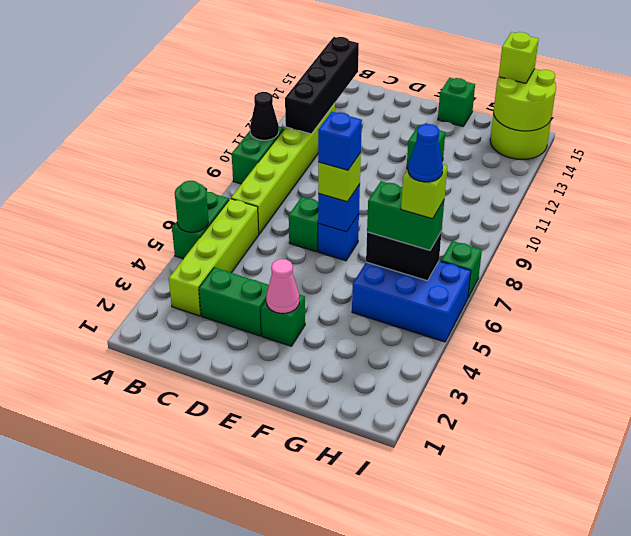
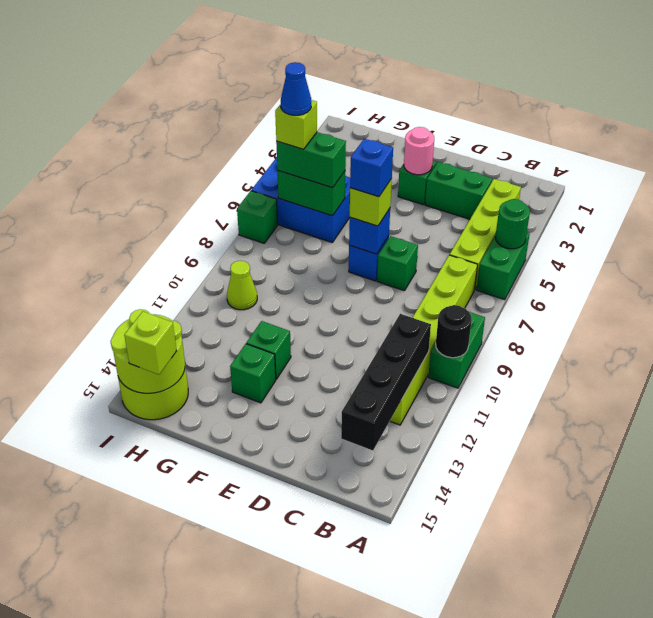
black cone A10 level 2 -> black round brick A10 level 2
pink cone E3 level 2 -> pink round brick E3 level 2
green brick F15 level 1 -> green brick F13 level 1
black brick G6:H6 level 2 -> green brick G6:H6 level 2
none -> lime cone H10 level 1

━━━━━━━━━━━━━━━━

_Task prompt_
The copy you return must match the records above exactly, minus any images.

_Expected answer_
black cone A10 level 2 -> black round brick A10 level 2
pink cone E3 level 2 -> pink round brick E3 level 2
green brick F15 level 1 -> green brick F13 level 1
black brick G6:H6 level 2 -> green brick G6:H6 level 2
none -> lime cone H10 level 1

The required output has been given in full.